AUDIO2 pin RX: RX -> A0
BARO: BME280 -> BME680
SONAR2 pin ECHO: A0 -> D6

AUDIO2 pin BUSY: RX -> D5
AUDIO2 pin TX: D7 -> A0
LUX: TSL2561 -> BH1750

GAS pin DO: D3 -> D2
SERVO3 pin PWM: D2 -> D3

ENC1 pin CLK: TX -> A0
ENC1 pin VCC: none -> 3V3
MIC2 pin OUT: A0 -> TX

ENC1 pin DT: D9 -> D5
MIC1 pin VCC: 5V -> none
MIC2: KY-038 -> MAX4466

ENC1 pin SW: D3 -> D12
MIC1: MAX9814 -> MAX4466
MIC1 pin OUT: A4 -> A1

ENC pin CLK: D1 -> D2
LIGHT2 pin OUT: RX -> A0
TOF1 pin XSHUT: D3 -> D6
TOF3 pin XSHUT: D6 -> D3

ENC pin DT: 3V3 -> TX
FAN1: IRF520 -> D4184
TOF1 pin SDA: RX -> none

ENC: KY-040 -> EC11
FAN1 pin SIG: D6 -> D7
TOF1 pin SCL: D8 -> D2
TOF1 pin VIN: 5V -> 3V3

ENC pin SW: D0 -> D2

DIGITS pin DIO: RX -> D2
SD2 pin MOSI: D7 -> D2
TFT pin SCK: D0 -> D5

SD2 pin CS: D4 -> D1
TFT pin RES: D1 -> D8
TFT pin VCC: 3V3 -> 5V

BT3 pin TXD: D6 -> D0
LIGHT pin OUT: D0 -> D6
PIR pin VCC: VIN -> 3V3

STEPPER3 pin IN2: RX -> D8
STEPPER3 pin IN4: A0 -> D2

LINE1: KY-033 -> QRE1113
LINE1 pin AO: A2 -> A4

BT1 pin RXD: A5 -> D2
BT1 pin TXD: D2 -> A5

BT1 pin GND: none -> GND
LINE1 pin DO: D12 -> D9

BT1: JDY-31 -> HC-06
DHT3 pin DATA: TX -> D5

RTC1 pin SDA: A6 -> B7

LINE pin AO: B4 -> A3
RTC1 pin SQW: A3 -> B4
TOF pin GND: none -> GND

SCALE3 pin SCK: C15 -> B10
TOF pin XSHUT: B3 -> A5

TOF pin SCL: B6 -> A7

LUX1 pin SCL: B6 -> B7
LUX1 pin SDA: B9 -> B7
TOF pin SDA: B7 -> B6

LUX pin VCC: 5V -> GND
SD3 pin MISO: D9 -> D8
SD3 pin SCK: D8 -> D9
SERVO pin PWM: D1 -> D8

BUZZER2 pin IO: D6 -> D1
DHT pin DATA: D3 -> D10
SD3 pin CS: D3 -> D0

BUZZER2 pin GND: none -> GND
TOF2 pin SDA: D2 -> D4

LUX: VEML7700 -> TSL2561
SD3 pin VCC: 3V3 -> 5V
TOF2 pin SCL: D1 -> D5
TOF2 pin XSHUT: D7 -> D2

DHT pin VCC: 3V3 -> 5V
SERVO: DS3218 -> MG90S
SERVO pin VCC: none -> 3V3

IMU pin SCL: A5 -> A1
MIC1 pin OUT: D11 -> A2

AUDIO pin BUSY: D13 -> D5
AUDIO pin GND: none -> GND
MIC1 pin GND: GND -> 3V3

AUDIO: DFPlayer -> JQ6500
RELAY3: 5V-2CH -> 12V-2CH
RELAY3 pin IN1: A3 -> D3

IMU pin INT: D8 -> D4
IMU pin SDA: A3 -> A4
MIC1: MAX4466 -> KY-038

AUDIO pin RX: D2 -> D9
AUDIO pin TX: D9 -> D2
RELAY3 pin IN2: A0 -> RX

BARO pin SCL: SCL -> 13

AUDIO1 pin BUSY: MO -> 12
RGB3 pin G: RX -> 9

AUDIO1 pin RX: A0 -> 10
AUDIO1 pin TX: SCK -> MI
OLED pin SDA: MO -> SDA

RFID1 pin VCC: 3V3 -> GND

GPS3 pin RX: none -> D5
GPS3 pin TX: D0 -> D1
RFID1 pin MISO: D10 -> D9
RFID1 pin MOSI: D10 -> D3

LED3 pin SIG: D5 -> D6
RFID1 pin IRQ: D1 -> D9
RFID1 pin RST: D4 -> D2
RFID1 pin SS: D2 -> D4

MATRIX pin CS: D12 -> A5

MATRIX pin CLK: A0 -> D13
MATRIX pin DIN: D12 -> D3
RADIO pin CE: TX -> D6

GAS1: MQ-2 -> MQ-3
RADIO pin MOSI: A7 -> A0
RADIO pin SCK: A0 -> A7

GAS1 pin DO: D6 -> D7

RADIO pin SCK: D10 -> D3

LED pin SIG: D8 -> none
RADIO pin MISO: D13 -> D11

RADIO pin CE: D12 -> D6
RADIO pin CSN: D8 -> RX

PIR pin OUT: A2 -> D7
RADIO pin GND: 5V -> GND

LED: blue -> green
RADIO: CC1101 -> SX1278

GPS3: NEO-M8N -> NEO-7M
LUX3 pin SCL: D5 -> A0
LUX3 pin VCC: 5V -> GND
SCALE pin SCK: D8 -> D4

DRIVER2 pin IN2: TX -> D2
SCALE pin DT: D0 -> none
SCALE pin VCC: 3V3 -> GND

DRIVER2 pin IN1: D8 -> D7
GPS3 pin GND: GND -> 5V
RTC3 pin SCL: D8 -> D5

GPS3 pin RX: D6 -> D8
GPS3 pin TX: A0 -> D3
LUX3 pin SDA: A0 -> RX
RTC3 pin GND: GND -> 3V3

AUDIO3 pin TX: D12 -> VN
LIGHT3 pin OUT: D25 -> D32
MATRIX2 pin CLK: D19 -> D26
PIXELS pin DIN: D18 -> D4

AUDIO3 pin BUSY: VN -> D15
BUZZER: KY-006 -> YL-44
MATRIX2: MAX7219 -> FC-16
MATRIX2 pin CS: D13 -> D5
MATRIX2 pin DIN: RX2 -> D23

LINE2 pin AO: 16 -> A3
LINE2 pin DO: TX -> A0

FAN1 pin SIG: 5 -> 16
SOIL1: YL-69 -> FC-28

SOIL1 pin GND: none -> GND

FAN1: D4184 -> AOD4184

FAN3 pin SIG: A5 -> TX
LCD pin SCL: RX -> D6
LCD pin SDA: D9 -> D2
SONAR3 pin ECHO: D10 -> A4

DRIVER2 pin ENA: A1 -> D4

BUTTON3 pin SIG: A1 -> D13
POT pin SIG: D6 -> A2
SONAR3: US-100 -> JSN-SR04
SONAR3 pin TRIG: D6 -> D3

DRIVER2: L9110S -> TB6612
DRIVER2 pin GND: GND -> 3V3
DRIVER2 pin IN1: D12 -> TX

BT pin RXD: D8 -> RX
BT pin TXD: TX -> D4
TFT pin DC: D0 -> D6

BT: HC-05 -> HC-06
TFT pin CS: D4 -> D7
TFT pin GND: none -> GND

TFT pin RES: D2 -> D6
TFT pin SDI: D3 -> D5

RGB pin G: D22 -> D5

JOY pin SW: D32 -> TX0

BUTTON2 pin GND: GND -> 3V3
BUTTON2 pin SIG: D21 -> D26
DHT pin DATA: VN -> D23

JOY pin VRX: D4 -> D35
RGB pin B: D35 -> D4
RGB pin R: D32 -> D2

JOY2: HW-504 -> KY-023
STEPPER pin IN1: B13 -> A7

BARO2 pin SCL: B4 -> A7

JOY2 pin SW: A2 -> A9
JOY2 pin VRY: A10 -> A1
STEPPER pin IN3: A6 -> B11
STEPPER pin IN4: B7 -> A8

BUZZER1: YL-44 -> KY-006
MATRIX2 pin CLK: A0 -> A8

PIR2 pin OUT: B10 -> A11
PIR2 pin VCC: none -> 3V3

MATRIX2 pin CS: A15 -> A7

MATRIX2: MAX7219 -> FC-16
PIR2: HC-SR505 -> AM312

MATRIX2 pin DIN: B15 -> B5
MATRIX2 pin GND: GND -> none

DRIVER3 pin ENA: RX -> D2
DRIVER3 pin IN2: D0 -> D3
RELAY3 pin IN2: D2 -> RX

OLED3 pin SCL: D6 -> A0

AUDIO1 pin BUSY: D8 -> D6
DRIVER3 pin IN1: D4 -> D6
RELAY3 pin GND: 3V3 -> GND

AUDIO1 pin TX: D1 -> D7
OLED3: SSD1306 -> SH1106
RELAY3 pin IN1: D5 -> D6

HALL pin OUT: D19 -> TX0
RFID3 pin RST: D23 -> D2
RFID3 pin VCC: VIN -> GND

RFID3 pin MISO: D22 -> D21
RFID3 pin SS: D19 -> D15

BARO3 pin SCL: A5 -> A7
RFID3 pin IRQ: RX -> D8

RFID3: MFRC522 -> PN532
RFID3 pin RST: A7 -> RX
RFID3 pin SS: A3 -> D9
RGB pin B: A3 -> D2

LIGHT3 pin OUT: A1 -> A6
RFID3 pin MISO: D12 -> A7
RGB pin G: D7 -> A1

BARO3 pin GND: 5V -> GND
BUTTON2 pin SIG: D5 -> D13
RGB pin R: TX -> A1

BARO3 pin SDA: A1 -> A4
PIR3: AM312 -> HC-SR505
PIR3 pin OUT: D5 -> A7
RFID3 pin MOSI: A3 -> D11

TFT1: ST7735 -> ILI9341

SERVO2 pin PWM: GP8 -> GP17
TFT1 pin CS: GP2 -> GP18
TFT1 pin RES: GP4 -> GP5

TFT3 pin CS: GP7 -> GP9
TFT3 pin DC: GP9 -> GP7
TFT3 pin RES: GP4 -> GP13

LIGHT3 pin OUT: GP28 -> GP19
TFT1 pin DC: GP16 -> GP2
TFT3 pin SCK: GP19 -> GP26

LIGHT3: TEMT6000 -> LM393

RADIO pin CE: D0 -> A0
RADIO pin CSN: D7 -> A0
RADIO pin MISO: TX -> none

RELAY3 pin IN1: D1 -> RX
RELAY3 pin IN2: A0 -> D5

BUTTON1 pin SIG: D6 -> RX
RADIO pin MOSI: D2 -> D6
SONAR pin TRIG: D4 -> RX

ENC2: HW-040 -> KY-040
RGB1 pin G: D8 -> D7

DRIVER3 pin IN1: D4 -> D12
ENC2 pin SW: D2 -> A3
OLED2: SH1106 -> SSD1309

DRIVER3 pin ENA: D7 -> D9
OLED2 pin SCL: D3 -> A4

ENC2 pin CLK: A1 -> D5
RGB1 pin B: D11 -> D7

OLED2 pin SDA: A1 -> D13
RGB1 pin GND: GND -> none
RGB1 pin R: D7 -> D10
★ ★ ★ ★
Requirement » Print exactly the lines above, between the one holding "RFID1 pin MISO: D10 -> D9" and the one holding "SONAR3 pin TRIG: D6 -> D3", inclusive, and nothing besides.

Your response »
RFID1 pin MISO: D10 -> D9
RFID1 pin MOSI: D10 -> D3

LED3 pin SIG: D5 -> D6
RFID1 pin IRQ: D1 -> D9
RFID1 pin RST: D4 -> D2
RFID1 pin SS: D2 -> D4

MATRIX pin CS: D12 -> A5

MATRIX pin CLK: A0 -> D13
MATRIX pin DIN: D12 -> D3
RADIO pin CE: TX -> D6

GAS1: MQ-2 -> MQ-3
RADIO pin MOSI: A7 -> A0
RADIO pin SCK: A0 -> A7

GAS1 pin DO: D6 -> D7

RADIO pin SCK: D10 -> D3

LED pin SIG: D8 -> none
RADIO pin MISO: D13 -> D11

RADIO pin CE: D12 -> D6
RADIO pin CSN: D8 -> RX

PIR pin OUT: A2 -> D7
RADIO pin GND: 5V -> GND

LED: blue -> green
RADIO: CC1101 -> SX1278

GPS3: NEO-M8N -> NEO-7M
LUX3 pin SCL: D5 -> A0
LUX3 pin VCC: 5V -> GND
SCALE pin SCK: D8 -> D4

DRIVER2 pin IN2: TX -> D2
SCALE pin DT: D0 -> none
SCALE pin VCC: 3V3 -> GND

DRIVER2 pin IN1: D8 -> D7
GPS3 pin GND: GND -> 5V
RTC3 pin SCL: D8 -> D5

GPS3 pin RX: D6 -> D8
GPS3 pin TX: A0 -> D3
LUX3 pin SDA: A0 -> RX
RTC3 pin GND: GND -> 3V3

AUDIO3 pin TX: D12 -> VN
LIGHT3 pin OUT: D25 -> D32
MATRIX2 pin CLK: D19 -> D26
PIXELS pin DIN: D18 -> D4

AUDIO3 pin BUSY: VN -> D15
BUZZER: KY-006 -> YL-44
MATRIX2: MAX7219 -> FC-16
MATRIX2 pin CS: D13 -> D5
MATRIX2 pin DIN: RX2 -> D23

LINE2 pin AO: 16 -> A3
LINE2 pin DO: TX -> A0

FAN1 pin SIG: 5 -> 16
SOIL1: YL-69 -> FC-28

SOIL1 pin GND: none -> GND

FAN1: D4184 -> AOD4184

FAN3 pin SIG: A5 -> TX
LCD pin SCL: RX -> D6
LCD pin SDA: D9 -> D2
SONAR3 pin ECHO: D10 -> A4

DRIVER2 pin ENA: A1 -> D4

BUTTON3 pin SIG: A1 -> D13
POT pin SIG: D6 -> A2
SONAR3: US-100 -> JSN-SR04
SONAR3 pin TRIG: D6 -> D3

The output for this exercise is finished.